__HOW TO COMPLETE THIS TASK__.
Look through the records below, and whenever a line contains "green", copy it.
········
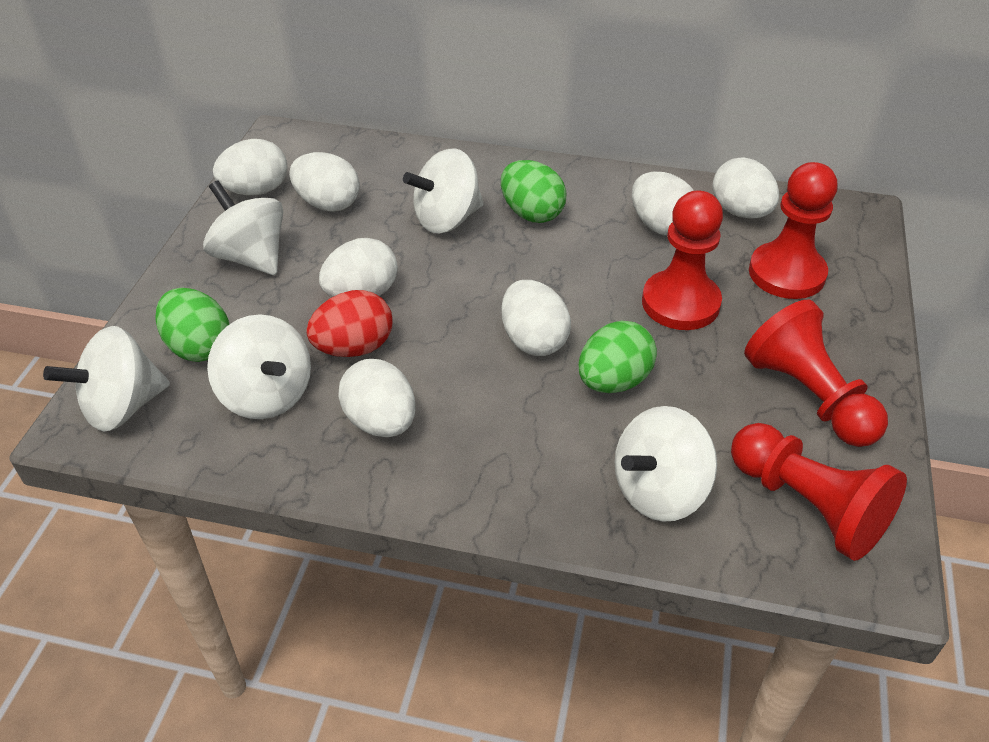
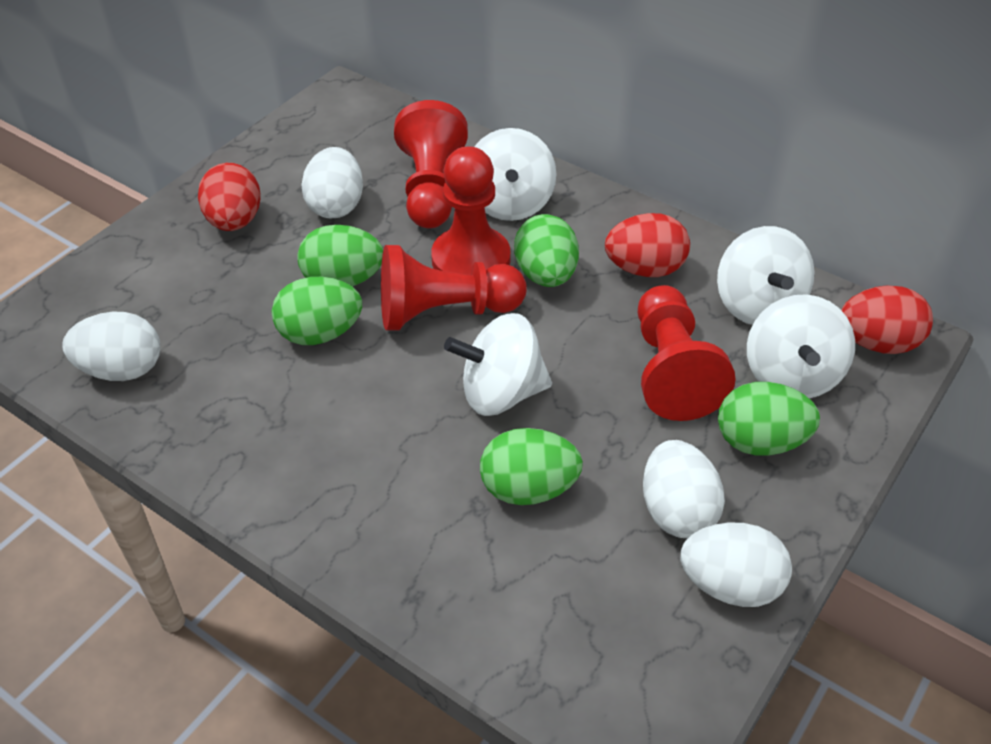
green egg: [155,288,229,362] [501,160,566,223] [578,320,657,393] = 3 -> [272,277,362,345] [297,225,383,286] [480,428,583,505] [514,214,579,287] [718,382,820,456] = 5
red egg: [306,290,393,357] = 1 -> [198,163,261,231] [605,213,690,277] [841,285,933,354] = 3
white egg: [213,139,287,195] [289,152,360,212] [319,238,398,297] [338,359,416,437] [501,280,571,356] [632,172,694,236] [712,157,779,219] = 7 -> [62,312,160,381] [301,147,363,219] [643,440,725,538] [680,523,792,607] = 4
white spinning top: [43,326,170,432] [203,180,283,275] [207,314,311,419] [403,148,484,233] [615,406,717,522] = 5 -> [444,313,552,416] [474,128,556,221] [717,226,815,325] [747,294,855,398] = 4

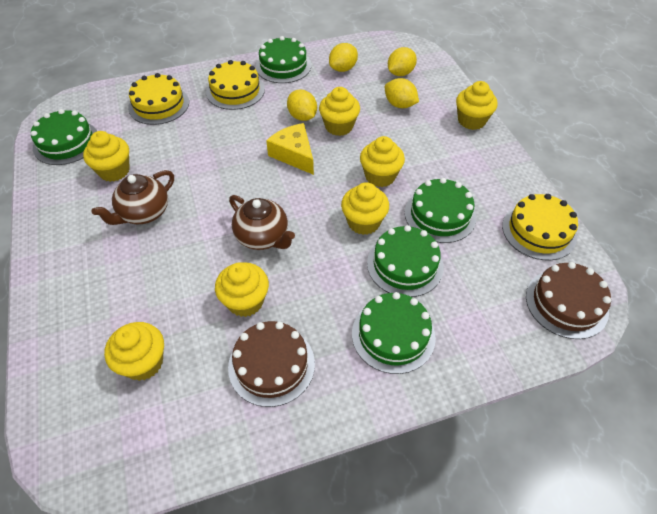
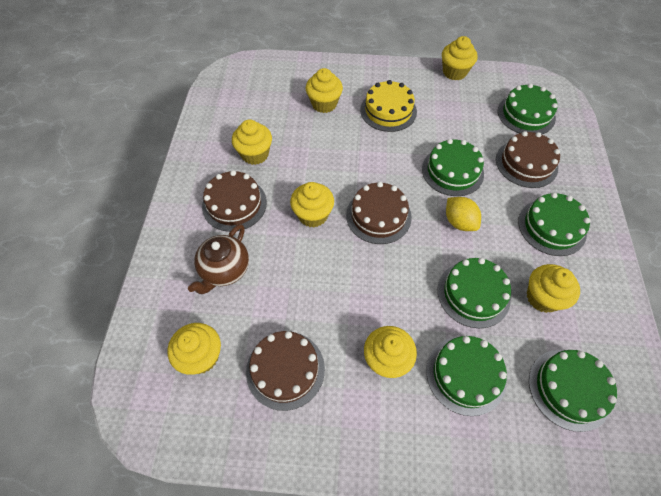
brown cake: [228,321,315,407] [526,262,611,339] = 2 -> [202,170,267,232] [246,331,325,411] [346,182,412,244] [496,131,560,188] = 4
brown teapot: [92,170,174,225] [229,195,295,250] = 2 -> [188,224,249,294] = 1
green cake: [31,109,97,165] [256,36,311,83] [352,292,436,374] [367,225,444,297] [405,178,476,243] = 5 -> [422,139,484,196] [426,336,507,416] [438,258,511,328] [498,83,558,134] [518,192,590,256] [529,350,617,432] = 6
yellow cake: [128,73,189,125] [206,60,265,110] [502,194,578,260] = 3 -> [360,80,417,132] = 1
yellow cheese: [266,123,314,175] = 1 -> none = 0
yellow lemon: [287,90,317,121] [329,43,358,72] [385,78,419,108] [388,47,417,76] = 4 -> [446,197,481,231] = 1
········
__ANSWER BOX__.
green egg: [155,288,229,362] [501,160,566,223] [578,320,657,393] = 3 -> [272,277,362,345] [297,225,383,286] [480,428,583,505] [514,214,579,287] [718,382,820,456] = 5
green cake: [31,109,97,165] [256,36,311,83] [352,292,436,374] [367,225,444,297] [405,178,476,243] = 5 -> [422,139,484,196] [426,336,507,416] [438,258,511,328] [498,83,558,134] [518,192,590,256] [529,350,617,432] = 6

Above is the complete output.